## Directions
Exactly reproduce the lines from the line that has "purple gift: [181,352,267,439]" down to the last line of the entries, inclusive.

(Object quantity data)
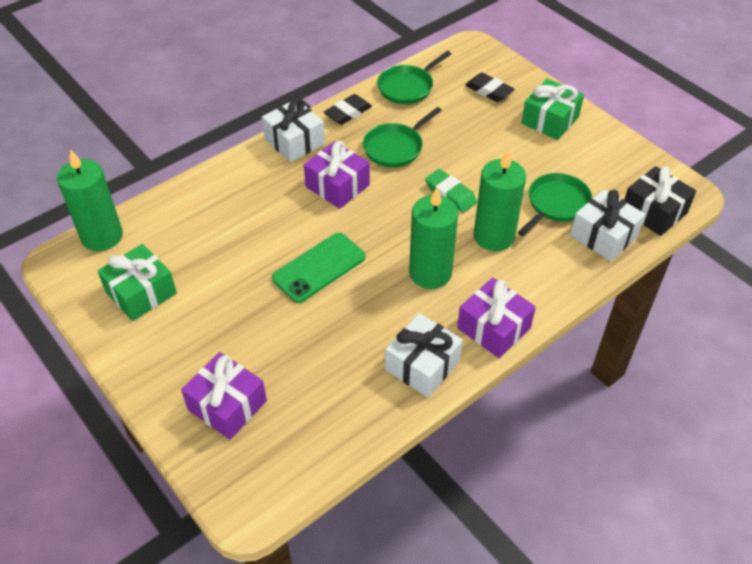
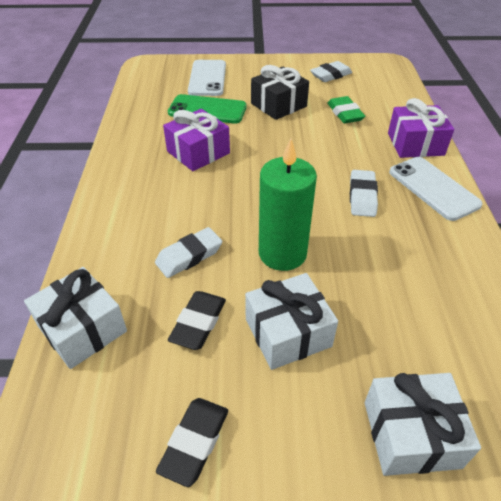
green candle: [57,149,123,251] [409,187,458,289] [474,149,526,251] = 3 -> [259,138,317,271] = 1
green gift: [98,244,177,321] [521,78,584,140] = 2 -> none = 0
green pan: [363,107,442,167] [377,51,451,104] [518,173,592,236] = 3 -> none = 0
purple gift: [181,352,267,439] [304,141,370,209] [457,278,536,358] = 3 -> [163,109,230,171] [388,98,454,158] = 2
white eraser: none = 0 -> [155,227,222,278] [310,61,352,82] [350,170,378,217] = 3
white phone: none = 0 -> [188,60,226,96] [389,157,483,221] = 2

## Solution for this exercise
purple gift: [181,352,267,439] [304,141,370,209] [457,278,536,358] = 3 -> [163,109,230,171] [388,98,454,158] = 2
white eraser: none = 0 -> [155,227,222,278] [310,61,352,82] [350,170,378,217] = 3
white phone: none = 0 -> [188,60,226,96] [389,157,483,221] = 2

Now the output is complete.